Try it:
Repeat the listing below verbatim, without its images.
——————————
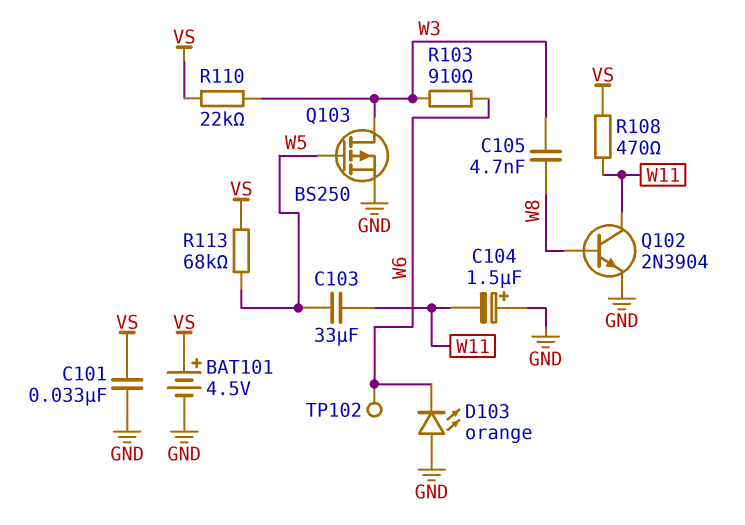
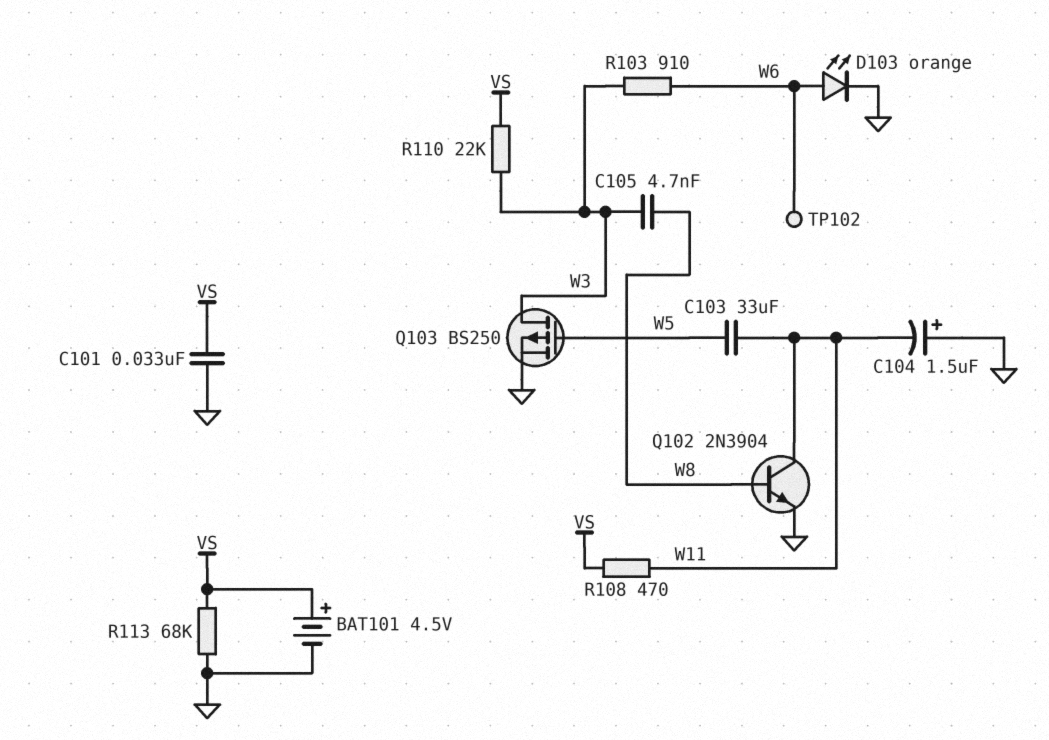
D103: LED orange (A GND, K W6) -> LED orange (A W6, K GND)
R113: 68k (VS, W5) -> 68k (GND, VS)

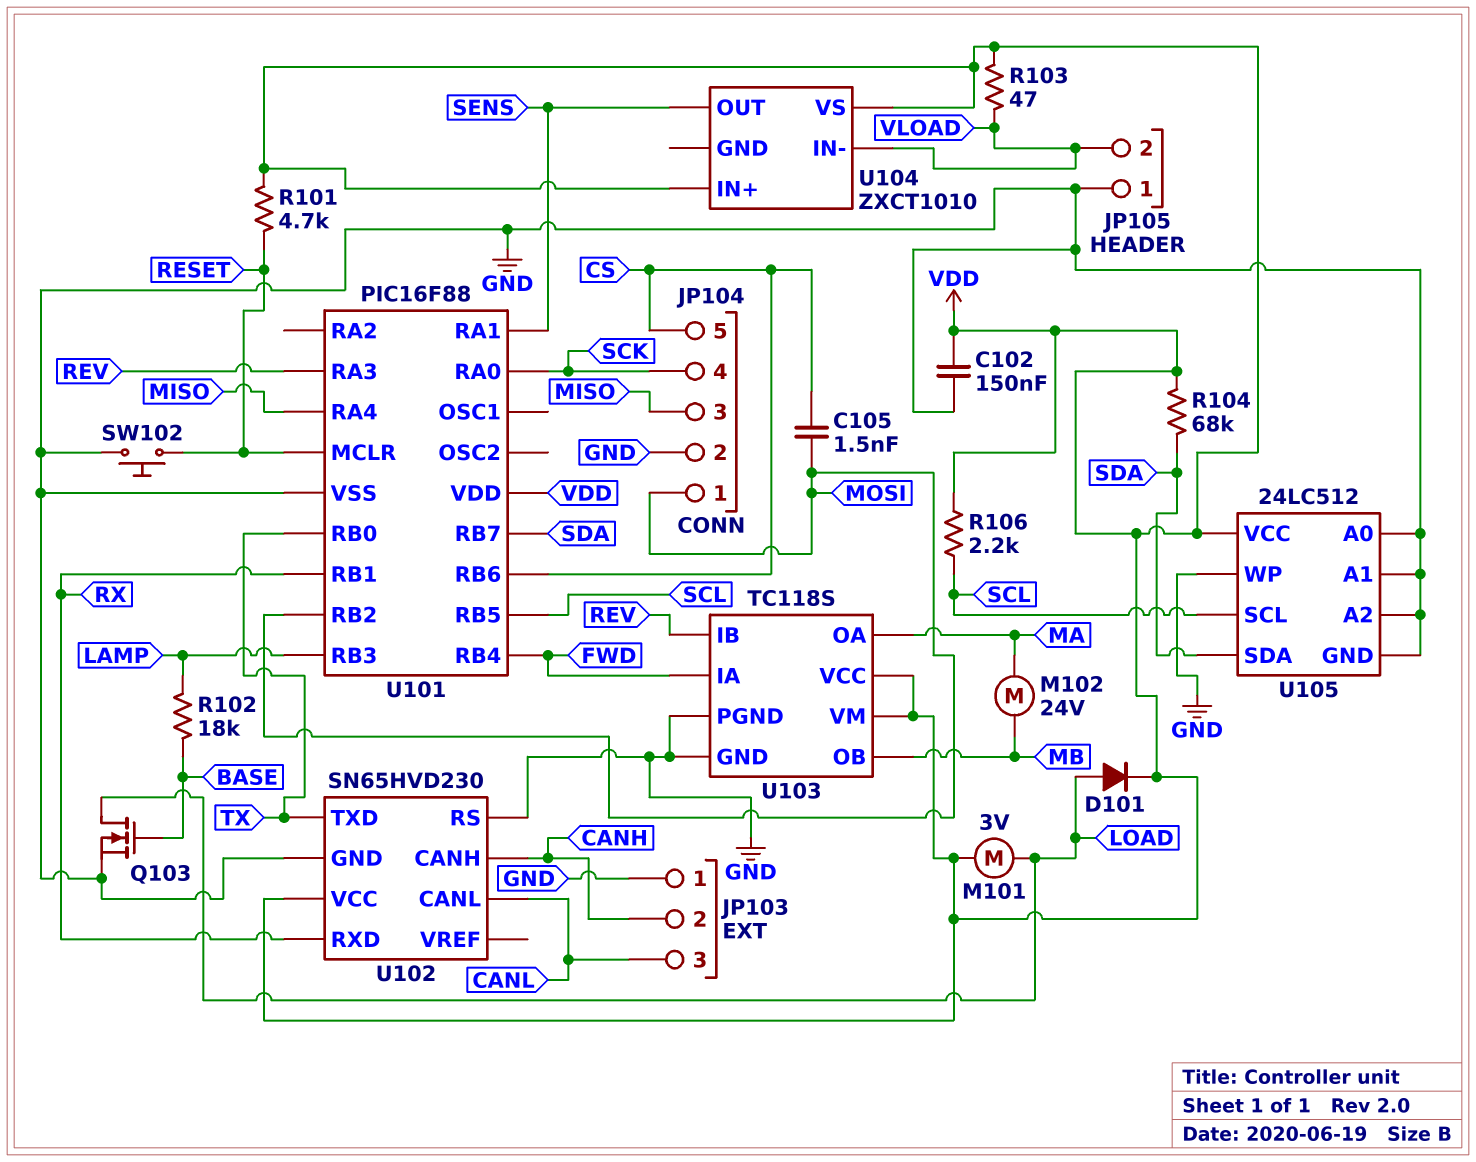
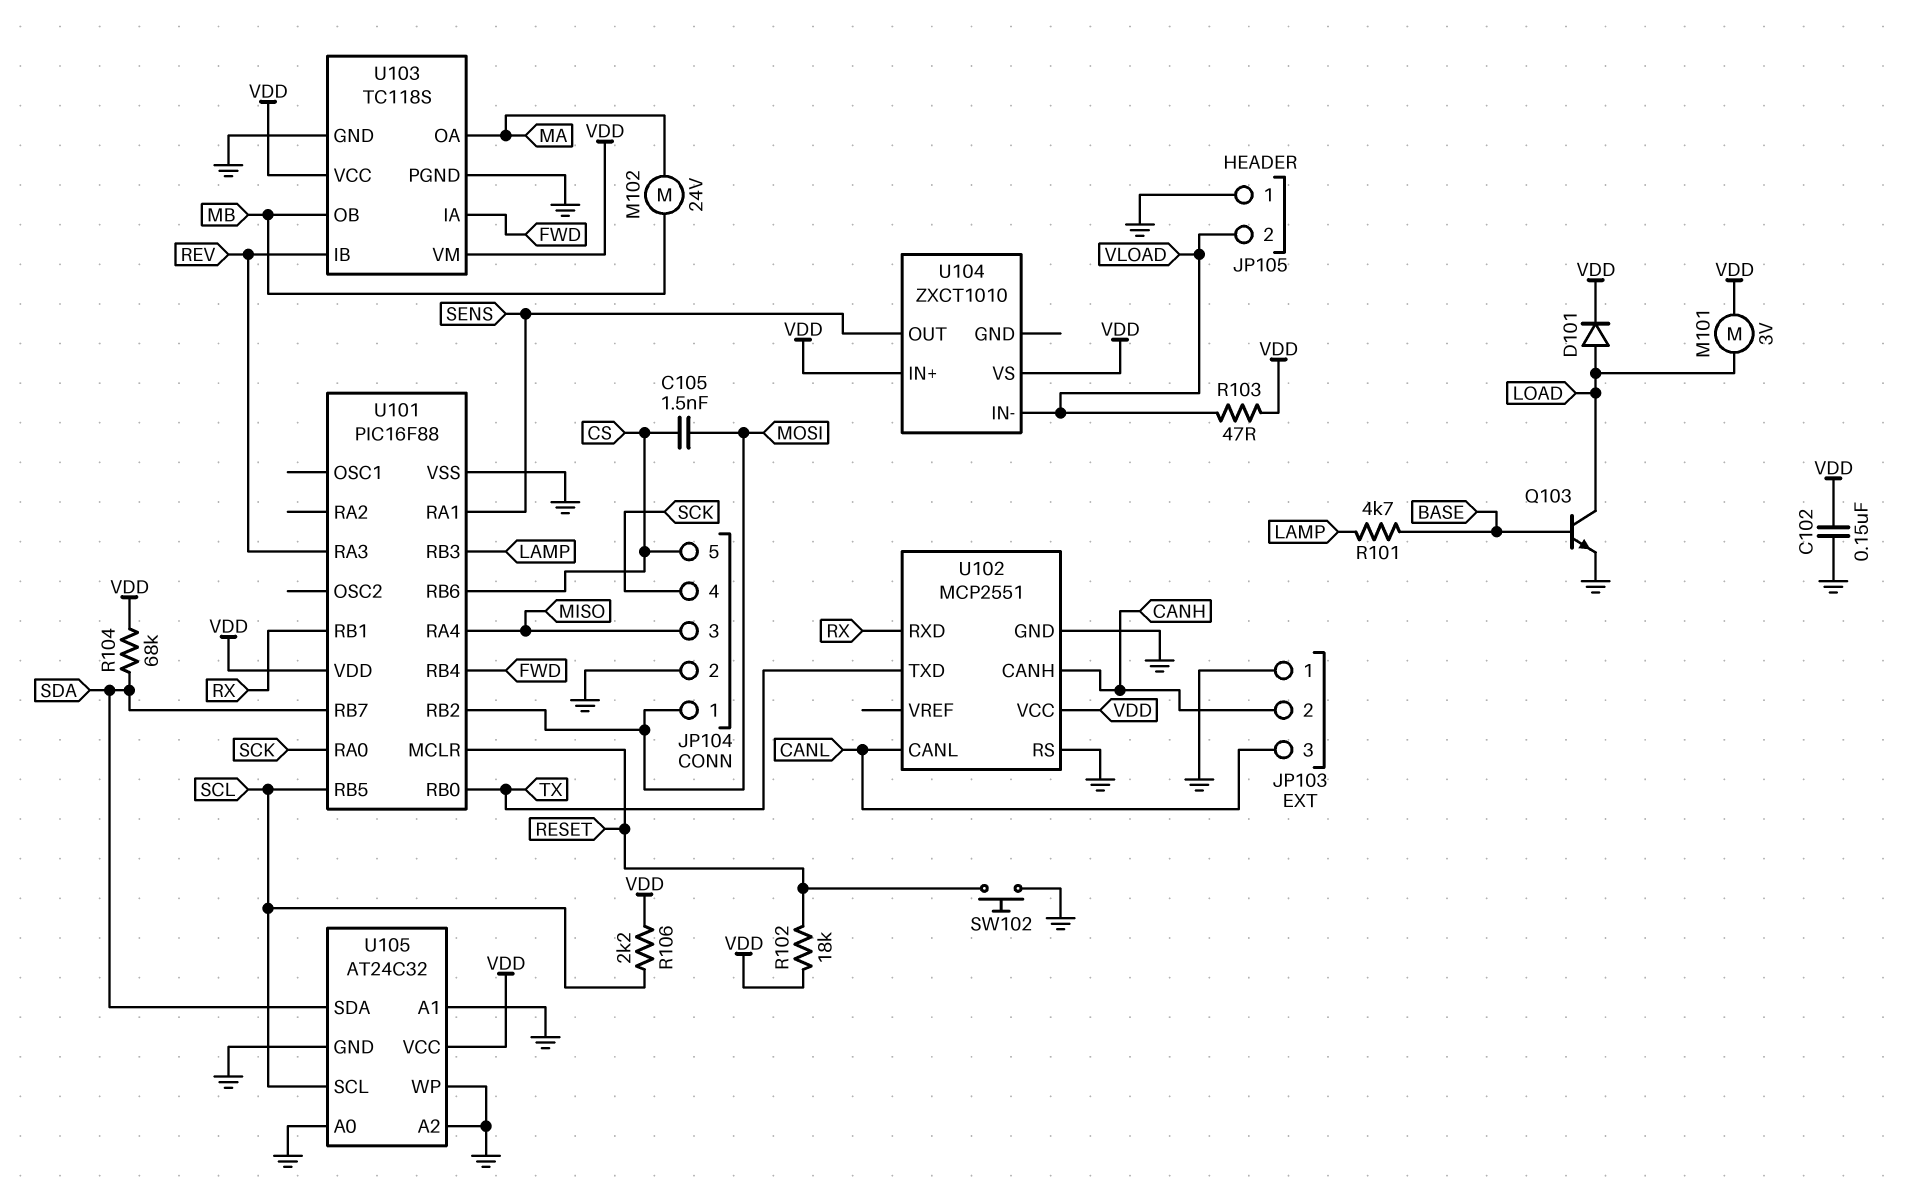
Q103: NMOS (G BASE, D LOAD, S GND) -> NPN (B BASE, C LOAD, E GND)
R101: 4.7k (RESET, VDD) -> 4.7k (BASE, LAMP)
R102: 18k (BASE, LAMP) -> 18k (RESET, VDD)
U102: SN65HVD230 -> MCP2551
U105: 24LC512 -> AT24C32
——————————
Problem solution:
D103: LED orange (A GND, K W6) -> LED orange (A W6, K GND)
R113: 68k (VS, W5) -> 68k (GND, VS)

Q103: NMOS (G BASE, D LOAD, S GND) -> NPN (B BASE, C LOAD, E GND)
R101: 4.7k (RESET, VDD) -> 4.7k (BASE, LAMP)
R102: 18k (BASE, LAMP) -> 18k (RESET, VDD)
U102: SN65HVD230 -> MCP2551
U105: 24LC512 -> AT24C32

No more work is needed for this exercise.